YOUR OBJECTIVE :: Restate each line of the listing exactly, without carrying over any pictures.

DATASET CONTENT ::
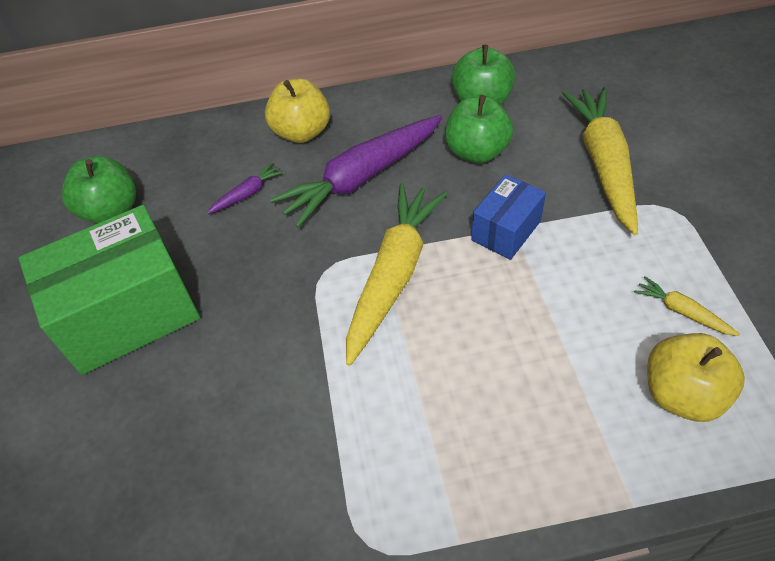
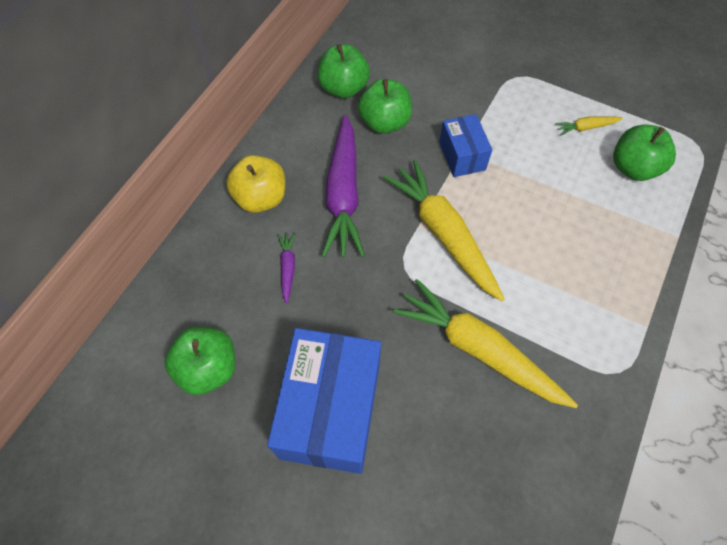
camera: 55 degrees left, 10 degrees up
green box [18,205,200,375] -> blue box [267,328,381,474]
yellow carrot [562,87,638,235] -> yellow carrot moved to [393,279,578,408]
yellow apple [647,333,745,422] -> green apple [613,124,676,181]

RESULT FOR THIS EXERCISE ::
camera: 55 degrees left, 10 degrees up
green box [18,205,200,375] -> blue box [267,328,381,474]
yellow carrot [562,87,638,235] -> yellow carrot moved to [393,279,578,408]
yellow apple [647,333,745,422] -> green apple [613,124,676,181]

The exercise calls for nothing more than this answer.